(Items from a dataset)
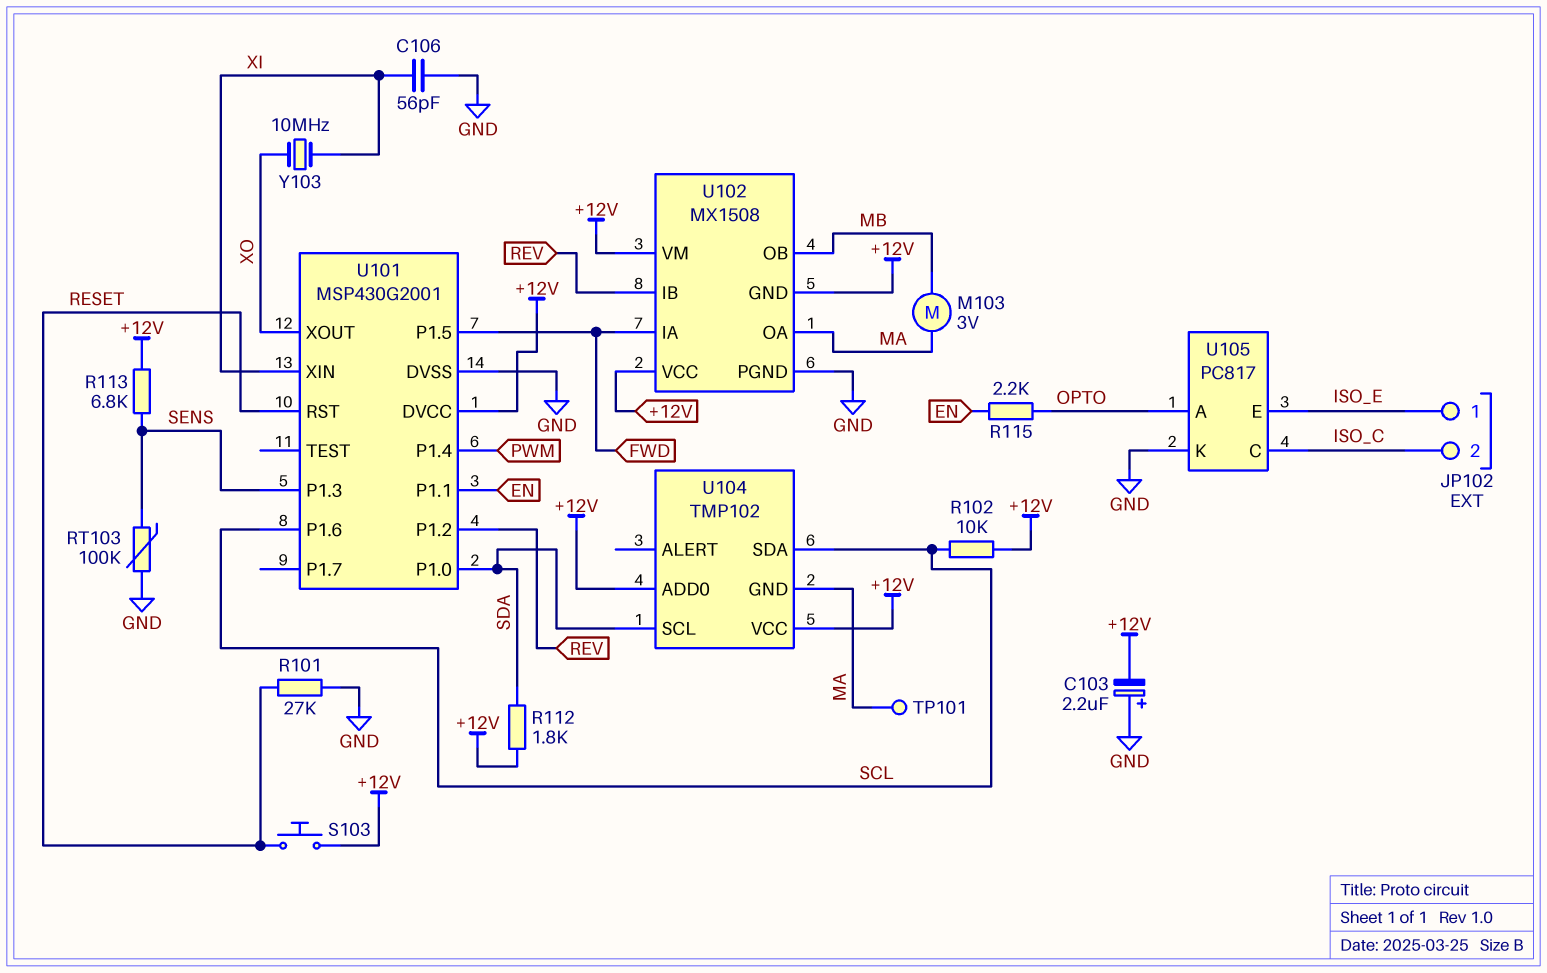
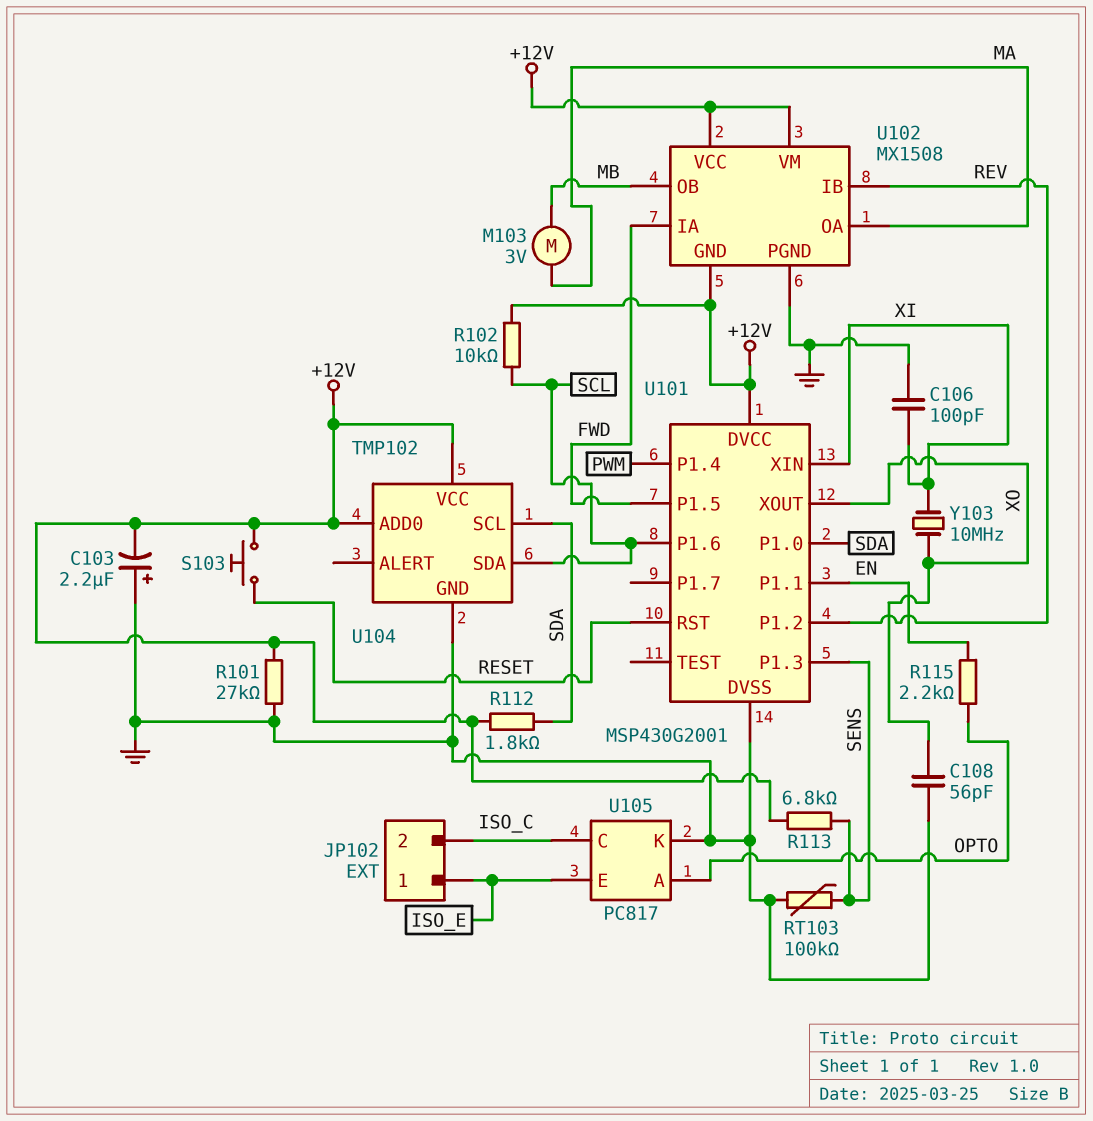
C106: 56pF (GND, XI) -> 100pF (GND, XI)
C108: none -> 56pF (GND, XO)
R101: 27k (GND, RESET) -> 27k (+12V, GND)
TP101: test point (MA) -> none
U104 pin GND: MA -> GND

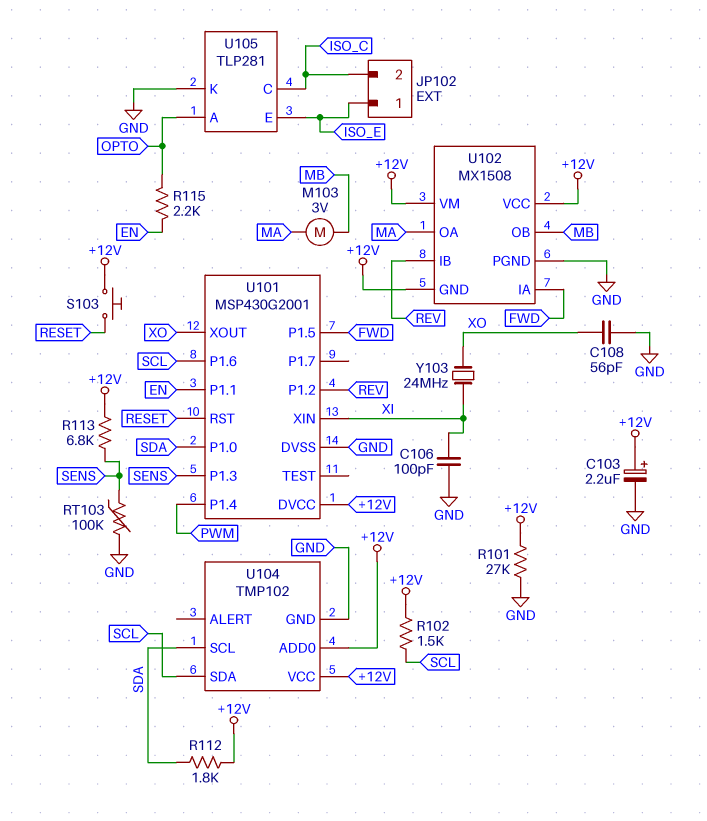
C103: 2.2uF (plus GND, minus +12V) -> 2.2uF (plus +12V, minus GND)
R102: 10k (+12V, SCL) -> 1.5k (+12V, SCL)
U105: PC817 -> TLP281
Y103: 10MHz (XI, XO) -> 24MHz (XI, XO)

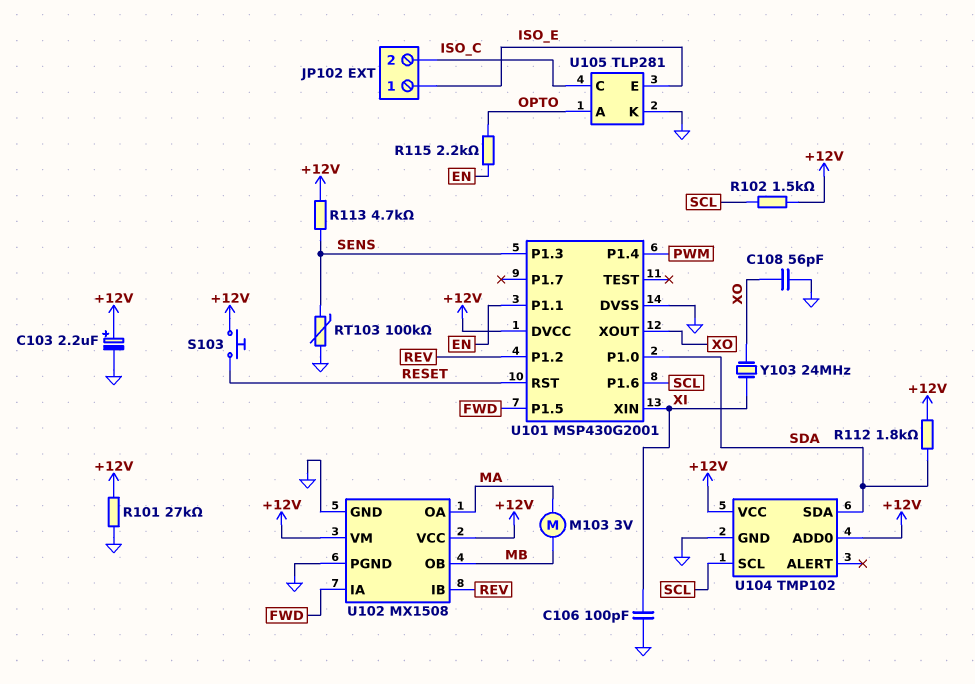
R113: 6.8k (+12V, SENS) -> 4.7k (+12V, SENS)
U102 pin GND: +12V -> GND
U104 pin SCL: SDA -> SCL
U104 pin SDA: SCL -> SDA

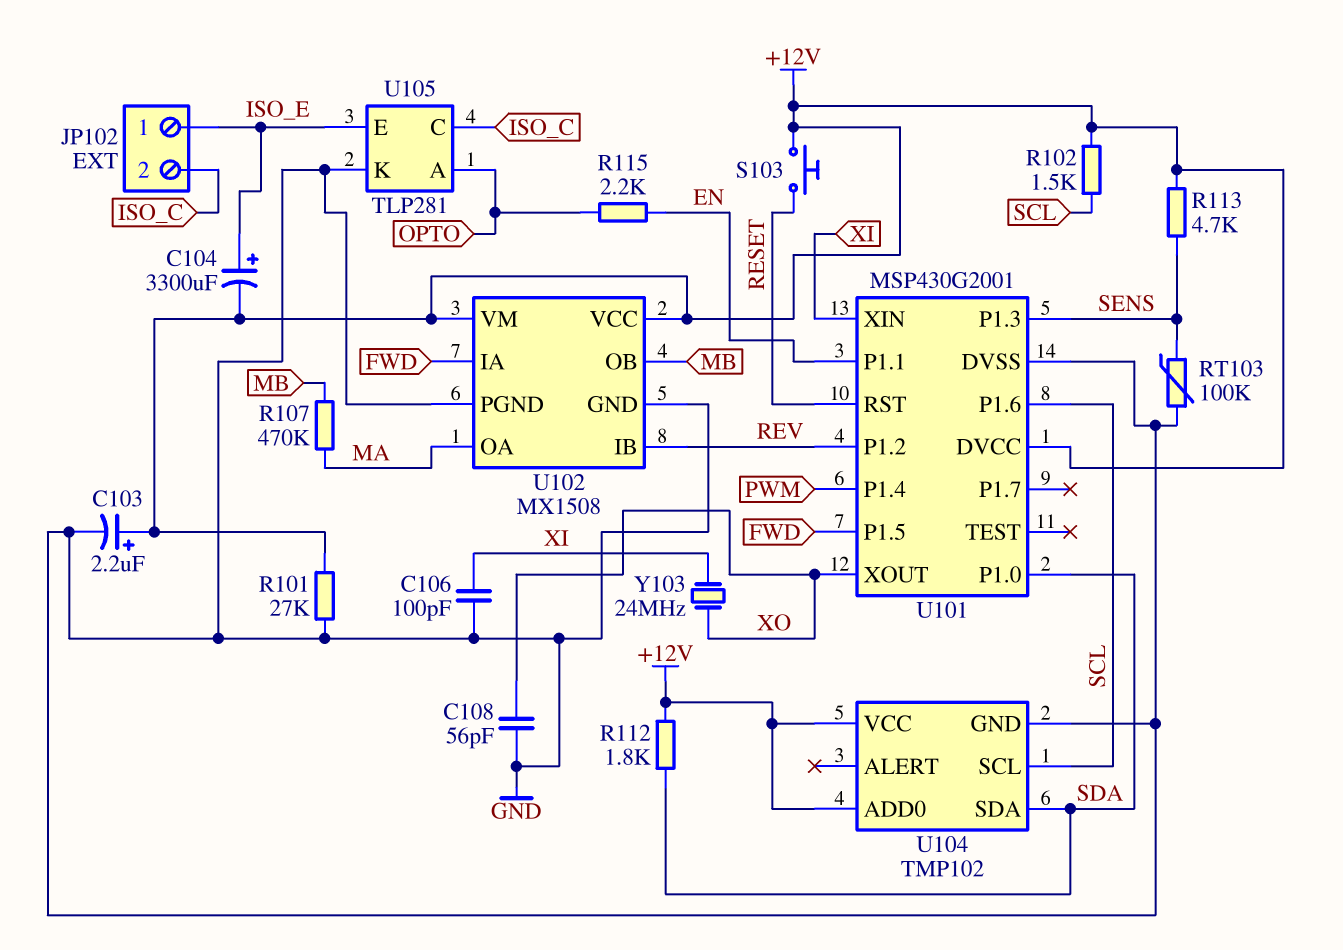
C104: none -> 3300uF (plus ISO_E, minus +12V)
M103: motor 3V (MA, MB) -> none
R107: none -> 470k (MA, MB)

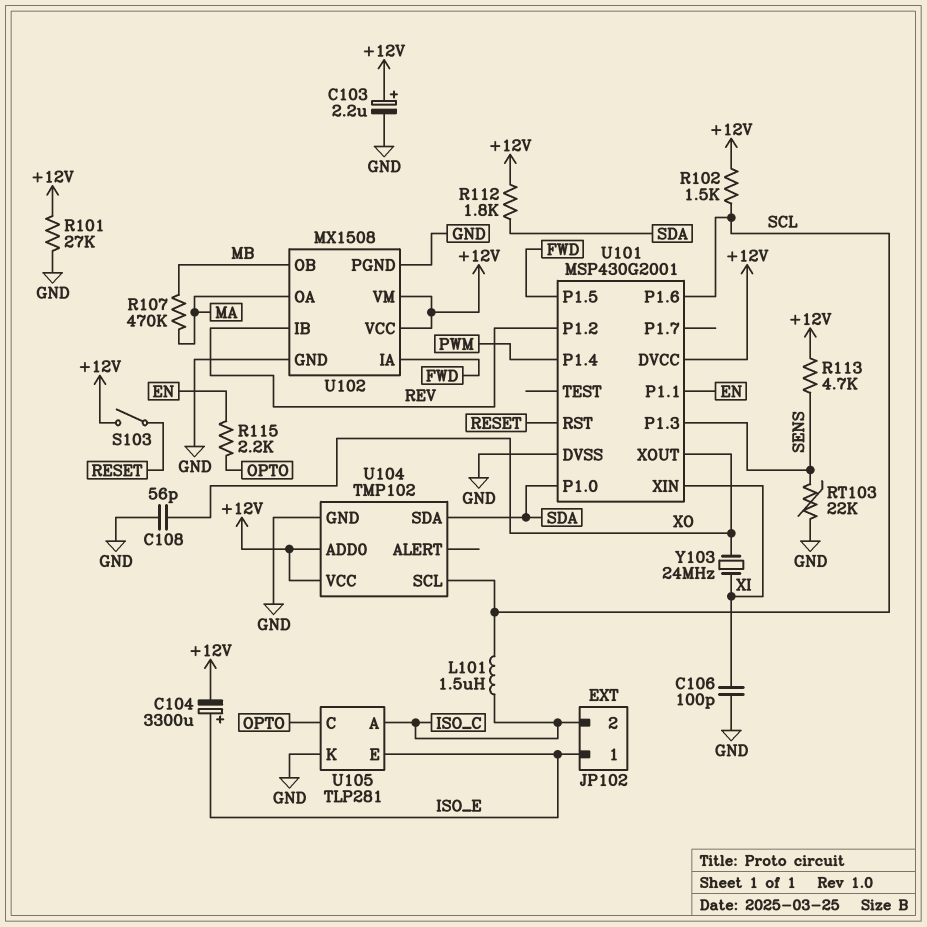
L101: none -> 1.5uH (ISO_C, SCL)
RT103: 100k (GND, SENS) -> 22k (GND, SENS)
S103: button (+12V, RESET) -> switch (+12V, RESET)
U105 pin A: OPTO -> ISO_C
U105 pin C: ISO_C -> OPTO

# [Instructions to follow]
Restate each line of the records exactly; pictures do not belong in the copy.

# [Answer to the exercise]
C106: 56pF (GND, XI) -> 100pF (GND, XI)
C108: none -> 56pF (GND, XO)
R101: 27k (GND, RESET) -> 27k (+12V, GND)
TP101: test point (MA) -> none
U104 pin GND: MA -> GND

C103: 2.2uF (plus GND, minus +12V) -> 2.2uF (plus +12V, minus GND)
R102: 10k (+12V, SCL) -> 1.5k (+12V, SCL)
U105: PC817 -> TLP281
Y103: 10MHz (XI, XO) -> 24MHz (XI, XO)

R113: 6.8k (+12V, SENS) -> 4.7k (+12V, SENS)
U102 pin GND: +12V -> GND
U104 pin SCL: SDA -> SCL
U104 pin SDA: SCL -> SDA

C104: none -> 3300uF (plus ISO_E, minus +12V)
M103: motor 3V (MA, MB) -> none
R107: none -> 470k (MA, MB)

L101: none -> 1.5uH (ISO_C, SCL)
RT103: 100k (GND, SENS) -> 22k (GND, SENS)
S103: button (+12V, RESET) -> switch (+12V, RESET)
U105 pin A: OPTO -> ISO_C
U105 pin C: ISO_C -> OPTO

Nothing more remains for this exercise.